Among the lines of the records below, copy those that hold the word "slope".

::::::::::

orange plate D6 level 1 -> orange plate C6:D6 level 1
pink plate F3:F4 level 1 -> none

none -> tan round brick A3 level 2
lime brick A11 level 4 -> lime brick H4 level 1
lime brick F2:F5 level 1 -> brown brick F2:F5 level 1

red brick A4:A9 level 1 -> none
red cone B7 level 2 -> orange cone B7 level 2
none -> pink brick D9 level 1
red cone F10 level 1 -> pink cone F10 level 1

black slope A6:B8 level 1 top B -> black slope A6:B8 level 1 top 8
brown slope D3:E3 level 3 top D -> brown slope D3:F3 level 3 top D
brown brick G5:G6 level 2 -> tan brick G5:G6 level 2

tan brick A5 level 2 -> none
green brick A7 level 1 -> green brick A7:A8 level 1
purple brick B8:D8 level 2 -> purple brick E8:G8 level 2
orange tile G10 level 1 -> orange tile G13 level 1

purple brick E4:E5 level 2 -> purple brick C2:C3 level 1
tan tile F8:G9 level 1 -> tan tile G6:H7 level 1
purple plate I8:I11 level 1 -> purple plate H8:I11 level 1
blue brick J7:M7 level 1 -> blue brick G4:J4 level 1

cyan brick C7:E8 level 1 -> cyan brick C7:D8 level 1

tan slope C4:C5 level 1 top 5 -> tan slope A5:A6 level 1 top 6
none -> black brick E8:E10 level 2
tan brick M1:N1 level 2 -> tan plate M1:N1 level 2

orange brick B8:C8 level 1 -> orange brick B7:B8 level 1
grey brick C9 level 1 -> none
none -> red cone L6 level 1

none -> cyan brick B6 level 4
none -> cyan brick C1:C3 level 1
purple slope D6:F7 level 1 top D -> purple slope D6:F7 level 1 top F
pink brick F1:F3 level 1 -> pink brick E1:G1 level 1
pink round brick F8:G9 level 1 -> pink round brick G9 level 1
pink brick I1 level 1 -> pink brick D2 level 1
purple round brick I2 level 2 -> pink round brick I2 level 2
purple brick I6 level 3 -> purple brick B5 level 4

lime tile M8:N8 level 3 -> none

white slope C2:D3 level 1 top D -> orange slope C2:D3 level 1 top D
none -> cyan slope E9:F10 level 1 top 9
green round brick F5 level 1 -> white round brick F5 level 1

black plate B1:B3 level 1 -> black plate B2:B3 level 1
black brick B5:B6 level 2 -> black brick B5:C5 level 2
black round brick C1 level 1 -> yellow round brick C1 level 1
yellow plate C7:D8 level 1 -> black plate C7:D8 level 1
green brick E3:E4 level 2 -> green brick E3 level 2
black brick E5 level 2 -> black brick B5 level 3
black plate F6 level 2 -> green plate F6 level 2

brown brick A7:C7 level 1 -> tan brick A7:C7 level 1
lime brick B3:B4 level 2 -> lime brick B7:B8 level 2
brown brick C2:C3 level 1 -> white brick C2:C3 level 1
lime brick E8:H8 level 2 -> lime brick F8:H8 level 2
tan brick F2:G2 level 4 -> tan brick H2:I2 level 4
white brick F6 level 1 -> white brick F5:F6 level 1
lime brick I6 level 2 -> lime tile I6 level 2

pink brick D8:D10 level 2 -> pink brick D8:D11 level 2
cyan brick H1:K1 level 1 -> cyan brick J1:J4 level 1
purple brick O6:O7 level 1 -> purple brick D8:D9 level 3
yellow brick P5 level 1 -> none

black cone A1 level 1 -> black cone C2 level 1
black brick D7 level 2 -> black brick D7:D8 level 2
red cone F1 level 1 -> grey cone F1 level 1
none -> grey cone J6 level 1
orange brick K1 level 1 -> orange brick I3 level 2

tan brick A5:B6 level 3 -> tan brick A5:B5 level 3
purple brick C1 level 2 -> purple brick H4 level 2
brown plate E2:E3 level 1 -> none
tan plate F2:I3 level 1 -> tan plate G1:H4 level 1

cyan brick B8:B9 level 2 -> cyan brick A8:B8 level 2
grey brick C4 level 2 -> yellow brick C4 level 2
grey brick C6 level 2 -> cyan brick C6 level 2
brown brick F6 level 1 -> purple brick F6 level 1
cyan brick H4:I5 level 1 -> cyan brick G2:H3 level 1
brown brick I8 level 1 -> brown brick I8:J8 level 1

::::::::::

Solution
black slope A6:B8 level 1 top B -> black slope A6:B8 level 1 top 8
brown slope D3:E3 level 3 top D -> brown slope D3:F3 level 3 top D
tan slope C4:C5 level 1 top 5 -> tan slope A5:A6 level 1 top 6
purple slope D6:F7 level 1 top D -> purple slope D6:F7 level 1 top F
white slope C2:D3 level 1 top D -> orange slope C2:D3 level 1 top D
none -> cyan slope E9:F10 level 1 top 9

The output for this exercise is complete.